> [RECORDS PROVIDED]
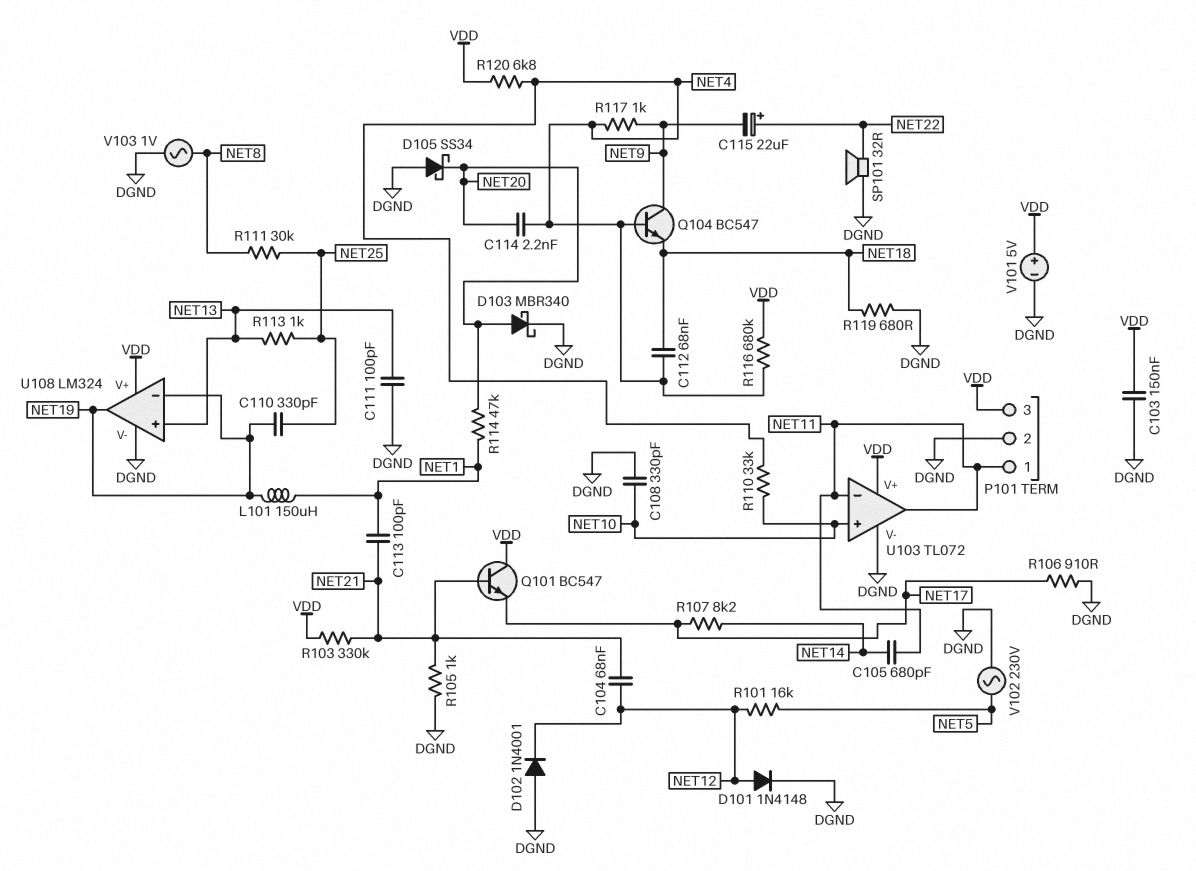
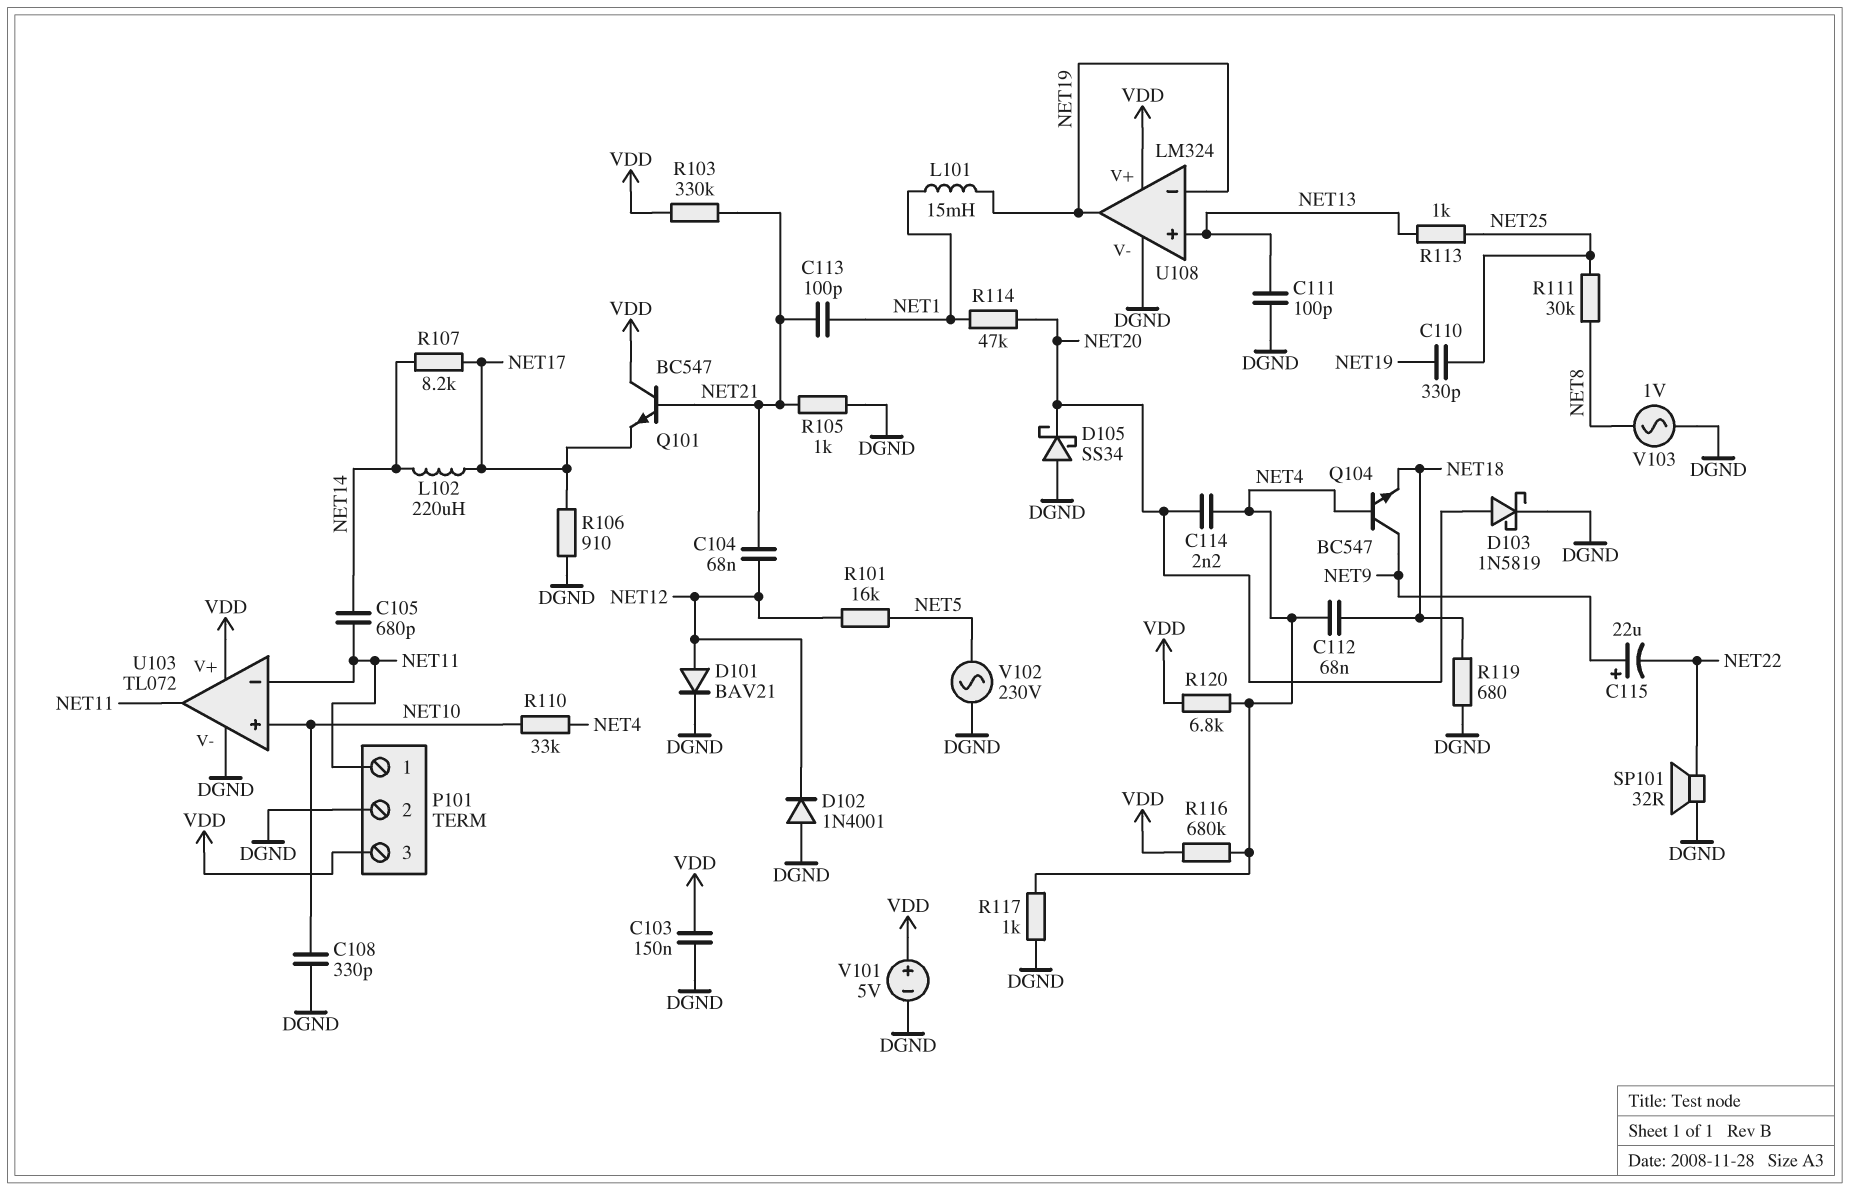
C115: 22uF (plus NET22, minus NET9) -> 22uF (plus NET9, minus NET22)
D101: diode 1N4148 (A NET12, K DGND) -> diode BAV21 (A NET12, K DGND)
D103: schottky MBR340 (A NET20, K DGND) -> schottky 1N5819 (A NET20, K DGND)
L101: 150uH (NET1, NET19) -> 15mH (NET1, NET19)
L102: none -> 220uH (NET14, NET17)
R117: 1k (NET4, NET9) -> 1k (DGND, NET4)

> [WORK ORDER] Only an exact copy is needed: the lines from the opening of the listing through the line with "D103: schottky MBR340", both included, minus the pictures.

> [RESPONSE TO THIS EXERCISE]
C115: 22uF (plus NET22, minus NET9) -> 22uF (plus NET9, minus NET22)
D101: diode 1N4148 (A NET12, K DGND) -> diode BAV21 (A NET12, K DGND)
D103: schottky MBR340 (A NET20, K DGND) -> schottky 1N5819 (A NET20, K DGND)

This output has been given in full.